INSTRUCTIONS TO FOLLOW
Search the material below for the word "white" and copy every line in which it occurs.

INPUT RECORDS
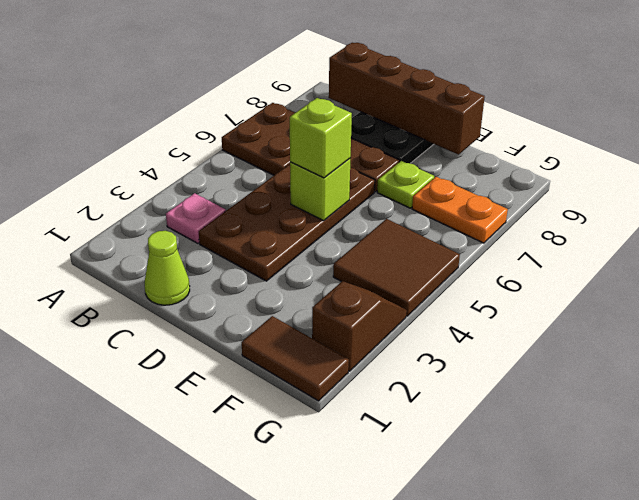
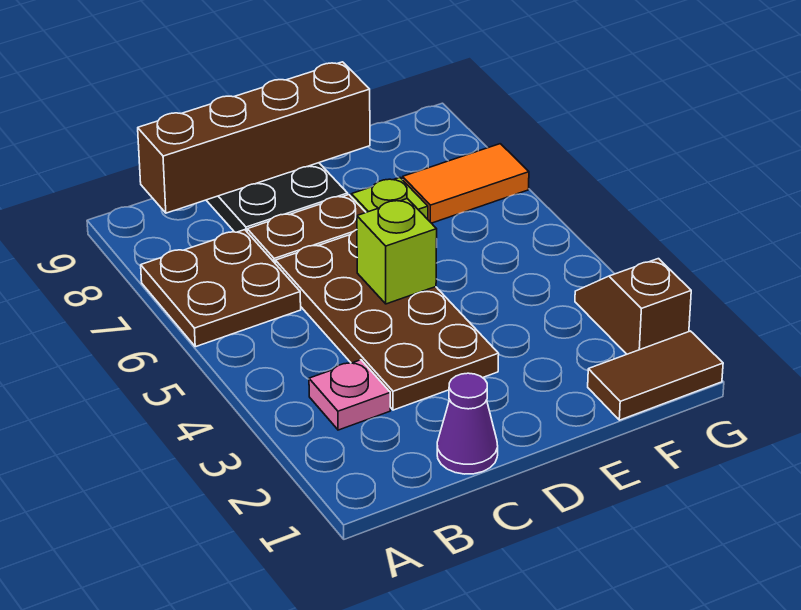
lime cone C1 level 1 -> purple cone C1 level 1
lime brick D5 level 3 -> none
brown tile F4:G5 level 1 -> none
orange plate F7:G7 level 1 -> orange tile F7:G7 level 1

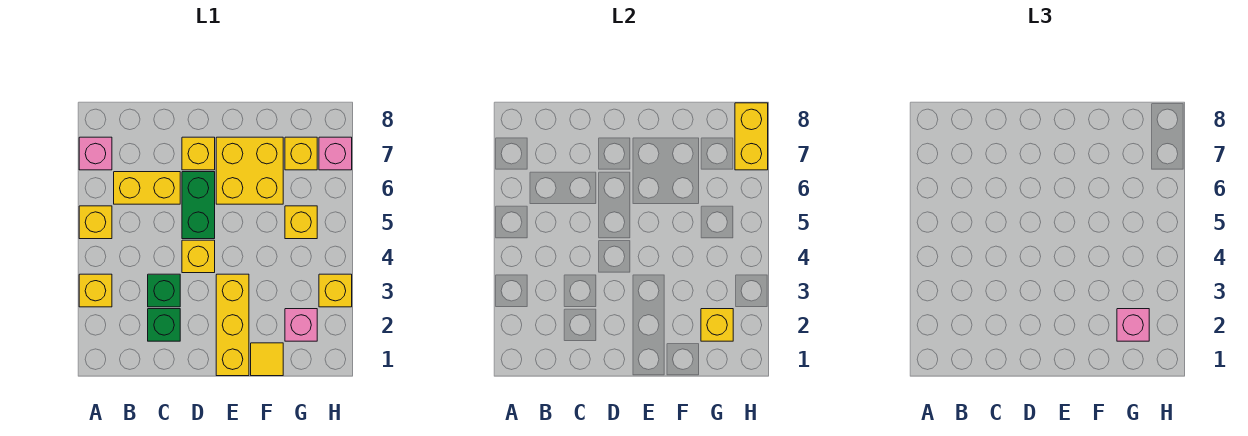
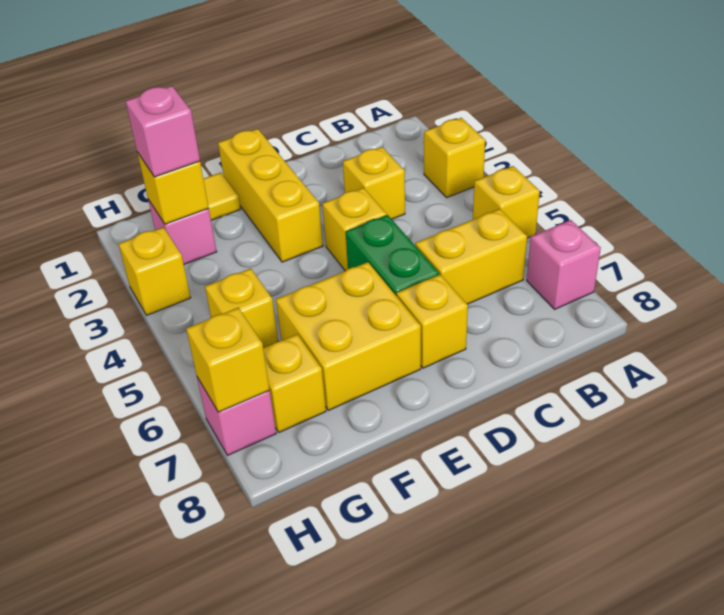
green brick C2 level 1 -> none
green brick C3 level 1 -> yellow brick C3 level 1
yellow brick H7:H8 level 2 -> yellow brick H7 level 2

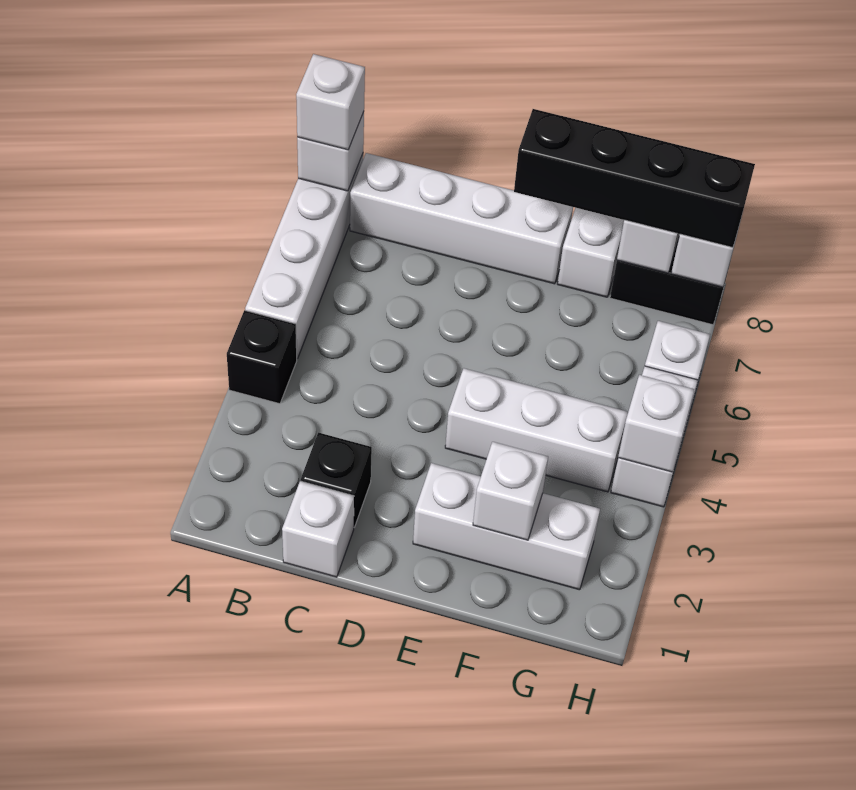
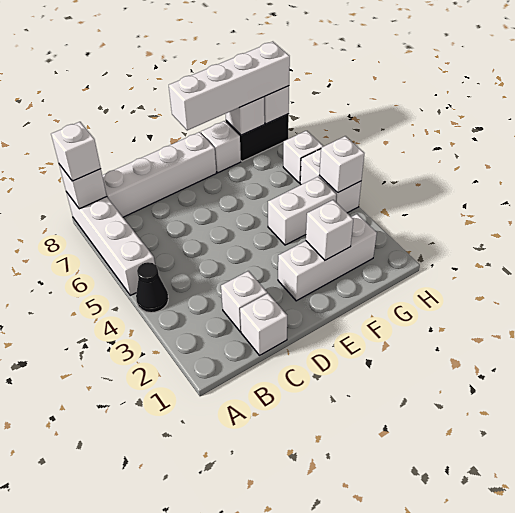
black brick A4 level 1 -> black cone A4 level 1
black brick C2 level 1 -> white brick C2 level 1
white brick E4:G4 level 1 -> white brick F4:G4 level 1
black brick E8:H8 level 3 -> white brick E8:H8 level 3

YOUR RESPONSE
black brick C2 level 1 -> white brick C2 level 1
white brick E4:G4 level 1 -> white brick F4:G4 level 1
black brick E8:H8 level 3 -> white brick E8:H8 level 3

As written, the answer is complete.